◆ **Aim of the task**
Take the entries below and print only the lines from the one with "The PureWhiteTablespoon (2nd" through the one with "The BlueSodaCan (2nd", exactly as they stand, both ends included.

=== Section Start ===

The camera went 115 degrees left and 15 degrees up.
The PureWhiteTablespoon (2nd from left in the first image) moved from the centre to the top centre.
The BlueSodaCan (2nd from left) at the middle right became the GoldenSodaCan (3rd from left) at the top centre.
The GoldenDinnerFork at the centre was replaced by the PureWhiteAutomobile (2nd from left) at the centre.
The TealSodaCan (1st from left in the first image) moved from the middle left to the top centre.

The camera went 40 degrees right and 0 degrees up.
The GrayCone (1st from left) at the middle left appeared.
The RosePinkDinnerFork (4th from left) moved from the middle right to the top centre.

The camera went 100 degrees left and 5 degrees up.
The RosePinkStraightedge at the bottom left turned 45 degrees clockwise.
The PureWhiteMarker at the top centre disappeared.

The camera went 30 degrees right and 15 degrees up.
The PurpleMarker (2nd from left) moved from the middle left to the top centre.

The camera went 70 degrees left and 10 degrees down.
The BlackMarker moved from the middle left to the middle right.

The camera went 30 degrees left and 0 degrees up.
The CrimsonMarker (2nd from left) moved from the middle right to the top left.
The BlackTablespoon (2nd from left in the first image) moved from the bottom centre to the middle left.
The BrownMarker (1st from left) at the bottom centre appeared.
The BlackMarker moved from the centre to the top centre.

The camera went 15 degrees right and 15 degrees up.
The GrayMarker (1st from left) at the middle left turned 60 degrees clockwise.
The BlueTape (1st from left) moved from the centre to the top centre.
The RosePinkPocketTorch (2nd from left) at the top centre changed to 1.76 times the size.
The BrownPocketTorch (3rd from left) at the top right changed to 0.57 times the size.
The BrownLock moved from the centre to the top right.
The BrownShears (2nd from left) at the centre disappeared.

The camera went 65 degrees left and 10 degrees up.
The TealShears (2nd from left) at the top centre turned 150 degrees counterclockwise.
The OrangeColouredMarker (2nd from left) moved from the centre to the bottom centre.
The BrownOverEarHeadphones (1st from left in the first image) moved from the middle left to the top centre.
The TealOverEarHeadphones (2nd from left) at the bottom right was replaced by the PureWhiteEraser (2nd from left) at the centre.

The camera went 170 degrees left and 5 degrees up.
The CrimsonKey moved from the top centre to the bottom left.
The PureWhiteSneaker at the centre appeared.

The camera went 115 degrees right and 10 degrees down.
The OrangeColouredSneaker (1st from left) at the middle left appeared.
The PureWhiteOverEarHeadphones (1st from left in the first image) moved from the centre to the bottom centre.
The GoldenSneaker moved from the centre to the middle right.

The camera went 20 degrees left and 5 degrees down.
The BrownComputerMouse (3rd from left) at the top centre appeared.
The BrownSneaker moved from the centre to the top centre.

=== Section End ===

◆ **Task result**
The PureWhiteTablespoon (2nd from left in the first image) moved from the centre to the top centre.
The BlueSodaCan (2nd from left) at the middle right became the GoldenSodaCan (3rd from left) at the top centre.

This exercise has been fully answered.